* [Object change descriptions]
▬▬▬▬▬▬

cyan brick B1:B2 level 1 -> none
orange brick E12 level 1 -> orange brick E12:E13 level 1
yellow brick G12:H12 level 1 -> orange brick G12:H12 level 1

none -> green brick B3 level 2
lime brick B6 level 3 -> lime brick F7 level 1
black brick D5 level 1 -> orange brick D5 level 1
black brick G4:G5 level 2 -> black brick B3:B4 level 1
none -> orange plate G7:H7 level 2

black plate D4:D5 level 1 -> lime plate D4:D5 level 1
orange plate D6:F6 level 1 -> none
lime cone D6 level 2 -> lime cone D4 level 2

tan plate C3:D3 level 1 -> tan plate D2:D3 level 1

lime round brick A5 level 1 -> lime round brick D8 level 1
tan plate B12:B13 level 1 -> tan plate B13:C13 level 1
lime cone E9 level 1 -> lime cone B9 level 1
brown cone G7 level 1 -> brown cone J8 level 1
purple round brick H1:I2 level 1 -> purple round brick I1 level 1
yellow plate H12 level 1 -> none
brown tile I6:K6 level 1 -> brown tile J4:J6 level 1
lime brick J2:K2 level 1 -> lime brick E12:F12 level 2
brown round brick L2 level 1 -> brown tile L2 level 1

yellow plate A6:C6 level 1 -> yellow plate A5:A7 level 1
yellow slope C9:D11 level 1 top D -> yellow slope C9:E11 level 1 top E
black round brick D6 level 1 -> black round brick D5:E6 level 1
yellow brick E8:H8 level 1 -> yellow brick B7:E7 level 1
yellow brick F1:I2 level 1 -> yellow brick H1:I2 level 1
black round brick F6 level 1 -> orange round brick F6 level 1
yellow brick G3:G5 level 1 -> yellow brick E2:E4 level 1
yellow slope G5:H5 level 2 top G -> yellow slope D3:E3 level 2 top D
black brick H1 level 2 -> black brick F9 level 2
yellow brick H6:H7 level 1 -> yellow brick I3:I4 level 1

▬▬▬▬▬▬

* [EXERCISE OBJECTIVE] Only the lines from the one that holds "brown cone G7" through the end of the records should appear in the answer, each restated exactly.

* [ANSWER TO THIS TASK]
brown cone G7 level 1 -> brown cone J8 level 1
purple round brick H1:I2 level 1 -> purple round brick I1 level 1
yellow plate H12 level 1 -> none
brown tile I6:K6 level 1 -> brown tile J4:J6 level 1
lime brick J2:K2 level 1 -> lime brick E12:F12 level 2
brown round brick L2 level 1 -> brown tile L2 level 1

yellow plate A6:C6 level 1 -> yellow plate A5:A7 level 1
yellow slope C9:D11 level 1 top D -> yellow slope C9:E11 level 1 top E
black round brick D6 level 1 -> black round brick D5:E6 level 1
yellow brick E8:H8 level 1 -> yellow brick B7:E7 level 1
yellow brick F1:I2 level 1 -> yellow brick H1:I2 level 1
black round brick F6 level 1 -> orange round brick F6 level 1
yellow brick G3:G5 level 1 -> yellow brick E2:E4 level 1
yellow slope G5:H5 level 2 top G -> yellow slope D3:E3 level 2 top D
black brick H1 level 2 -> black brick F9 level 2
yellow brick H6:H7 level 1 -> yellow brick I3:I4 level 1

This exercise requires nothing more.